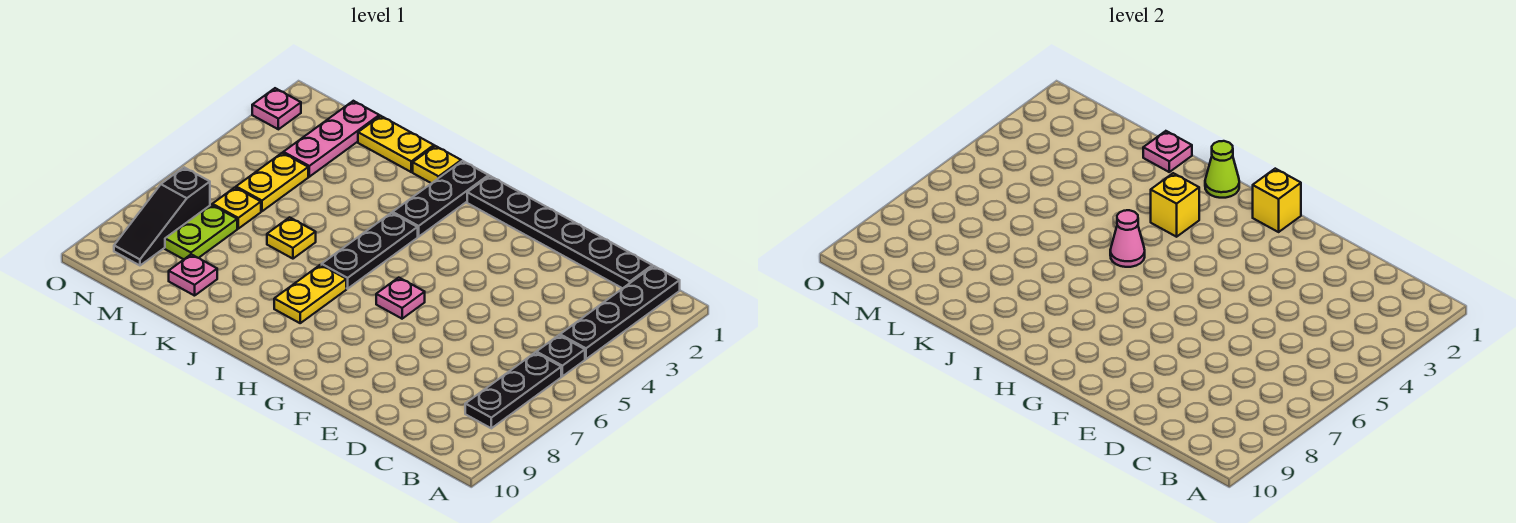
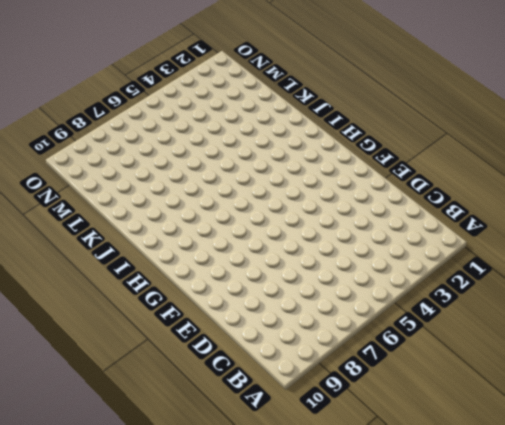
none -> black plate B1:B4 level 1
none -> black plate B5 level 1
none -> black plate B6:B8 level 1

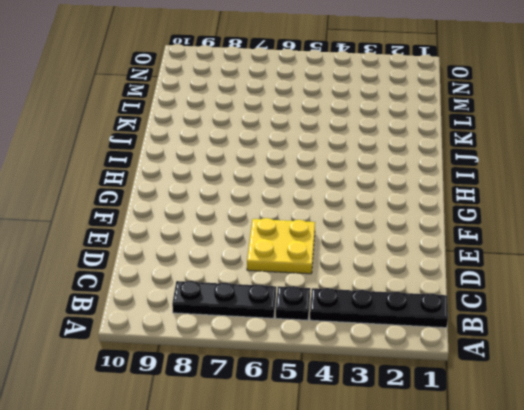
yellow plate D5:E6 level 1 -> none
none -> black plate C1:H1 level 1
none -> pink plate G6 level 1
none -> black plate I1:I3 level 1

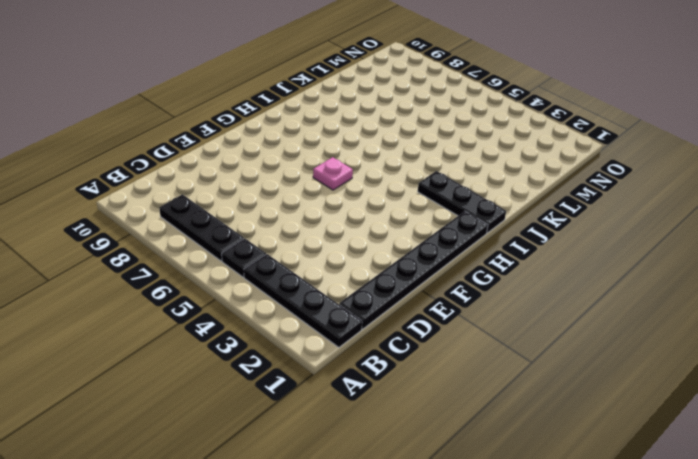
none -> black plate I4:I6 level 1
none -> yellow plate I7:I8 level 1
none -> yellow plate J1 level 1

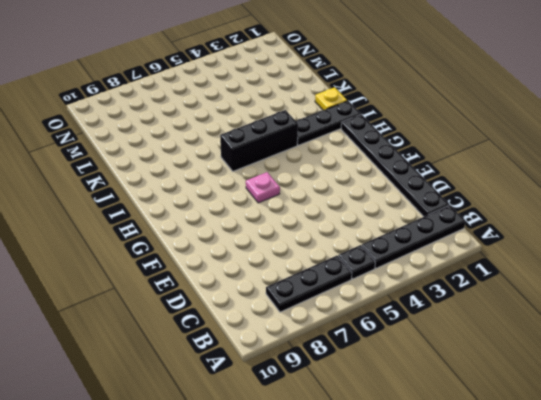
black brick I4:I6 level 1 -> black plate I4:I6 level 1
none -> yellow plate I7:I8 level 1
none -> yellow plate K1:L1 level 1
none -> yellow plate K6 level 1

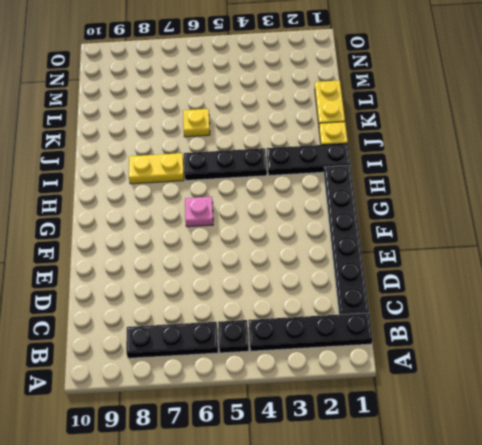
none -> pink plate L9 level 1
none -> pink plate M1:M3 level 1
none -> yellow plate M4:M5 level 1

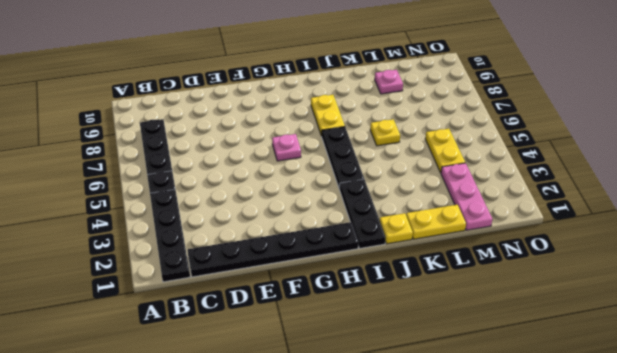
none -> yellow plate M6 level 1
none -> lime plate M7:M8 level 1
none -> black slope N7:N9 level 1 top 7

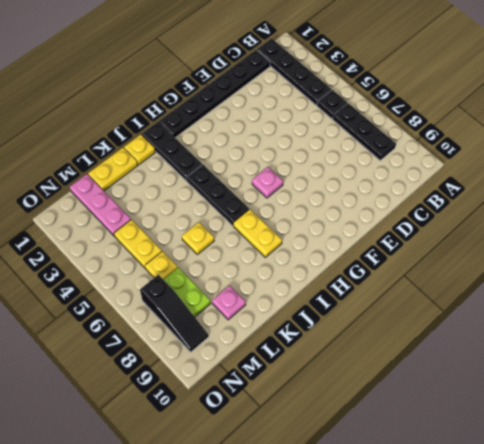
none -> pink plate O2 level 1
none -> yellow brick G1 level 2
none -> lime cone I1 level 2

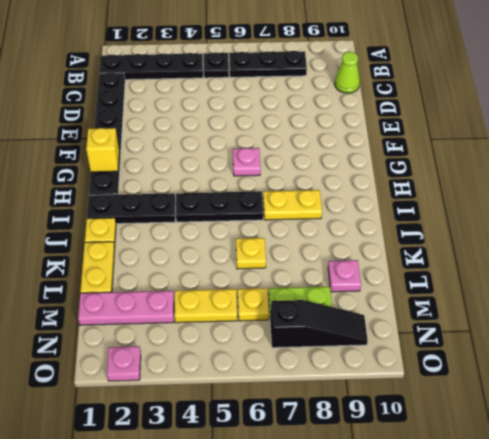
lime cone C10 level 1 -> lime cone I1 level 2
none -> yellow brick I3 level 2
none -> pink cone I5 level 2
none -> pink plate K1 level 2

==============================

> [Exercise description]
Your task is to repeat, word for word and with no picture, every line from the one that contains "none -> yellow plate K1:L1 level 1" through the last line of the data.

> [Expected answer]
none -> yellow plate K1:L1 level 1
none -> yellow plate K6 level 1

none -> pink plate L9 level 1
none -> pink plate M1:M3 level 1
none -> yellow plate M4:M5 level 1

none -> yellow plate M6 level 1
none -> lime plate M7:M8 level 1
none -> black slope N7:N9 level 1 top 7

none -> pink plate O2 level 1
none -> yellow brick G1 level 2
none -> lime cone I1 level 2

lime cone C10 level 1 -> lime cone I1 level 2
none -> yellow brick I3 level 2
none -> pink cone I5 level 2
none -> pink plate K1 level 2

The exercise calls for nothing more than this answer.